About this exercise –
Could you count the lines in the data that contain "degrees"? Reply with the number only.

Dataset records –
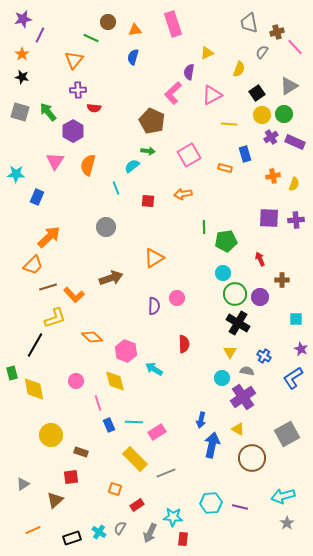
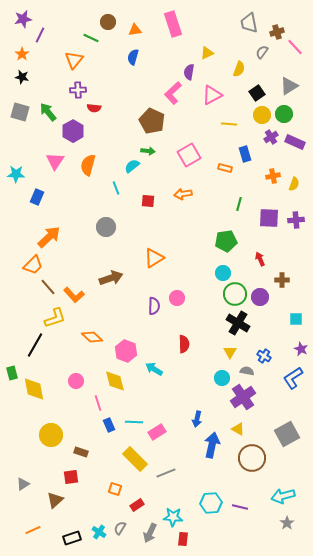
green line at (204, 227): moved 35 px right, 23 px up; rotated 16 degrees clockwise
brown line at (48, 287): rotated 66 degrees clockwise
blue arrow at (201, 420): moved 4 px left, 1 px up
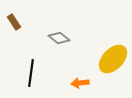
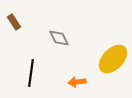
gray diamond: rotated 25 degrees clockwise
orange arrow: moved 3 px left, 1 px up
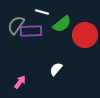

...

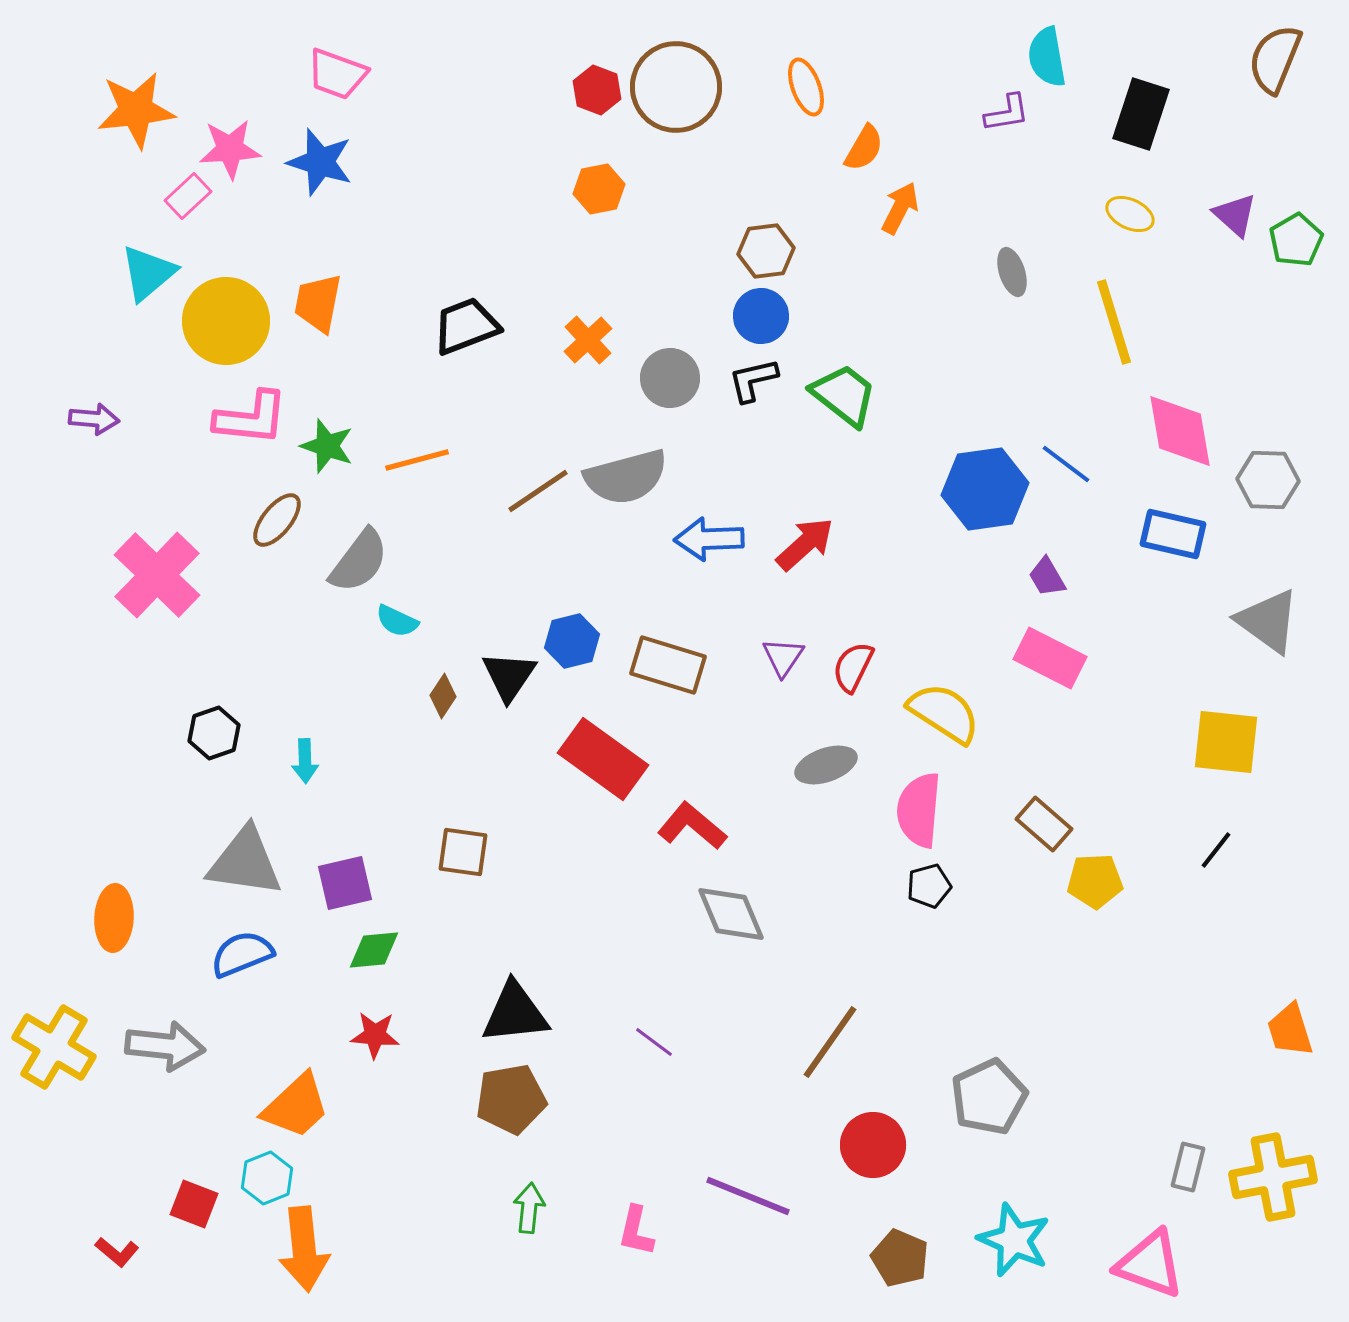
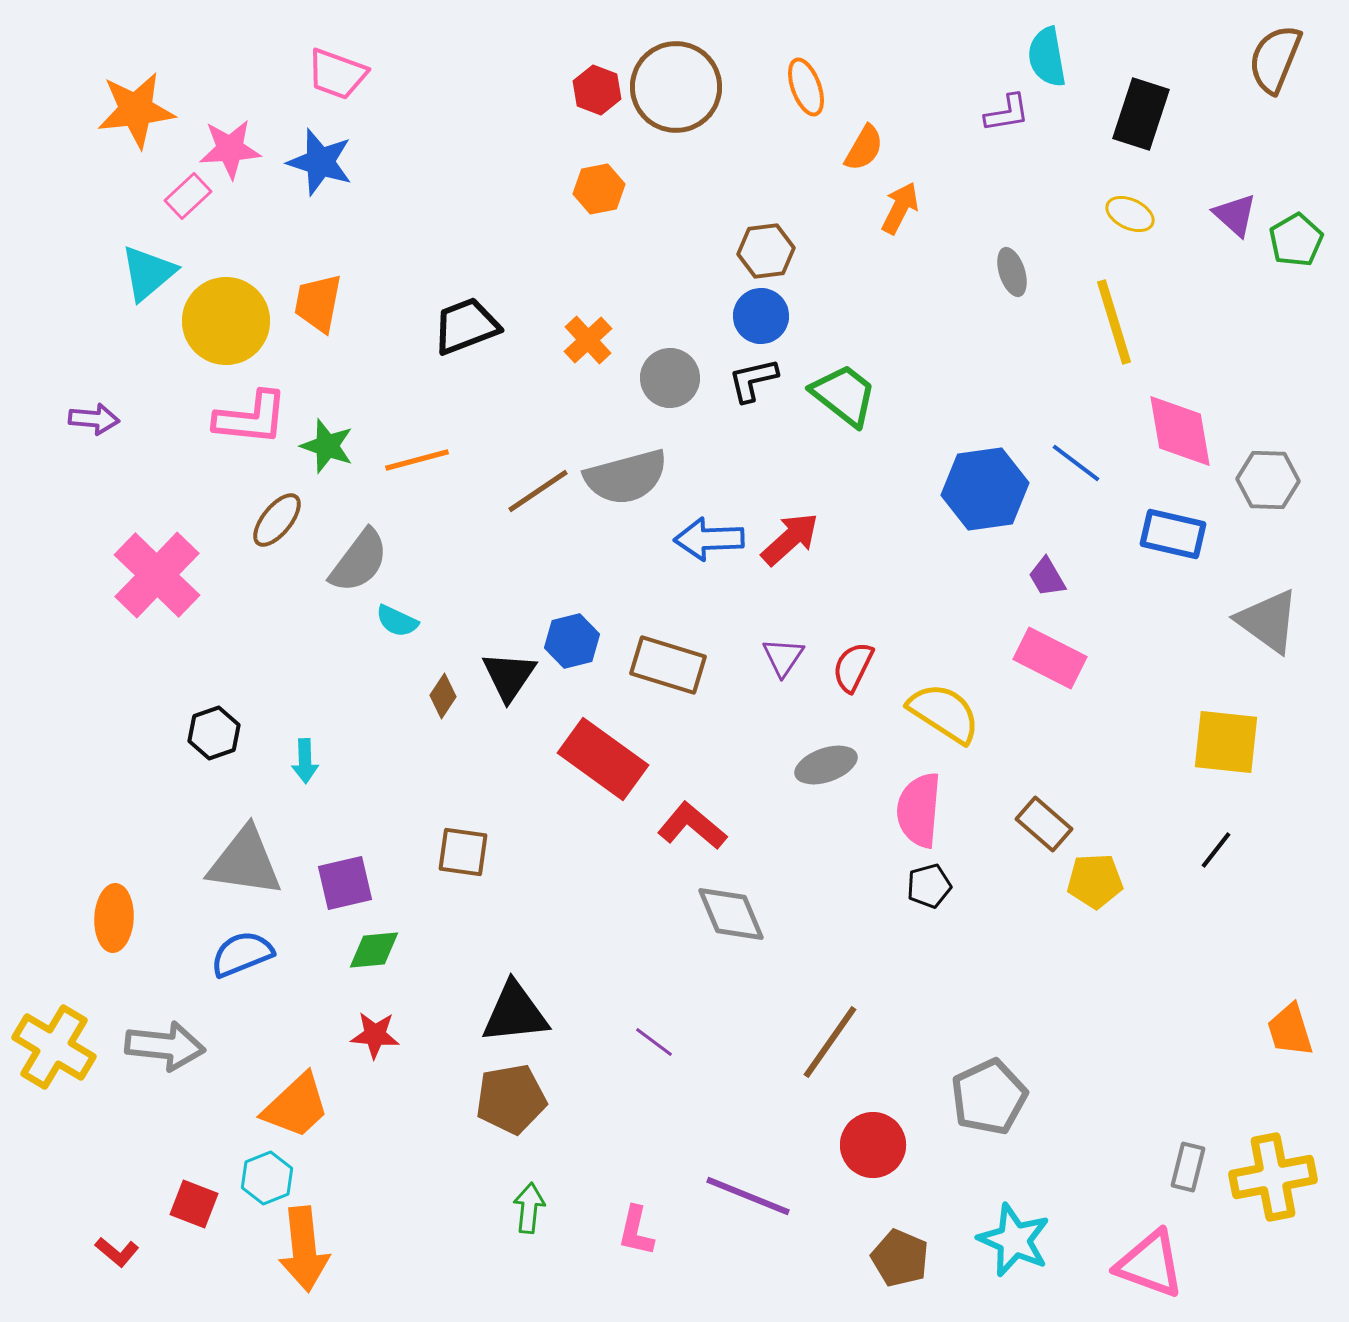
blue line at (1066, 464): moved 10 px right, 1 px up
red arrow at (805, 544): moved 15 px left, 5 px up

Solution for this exercise –
3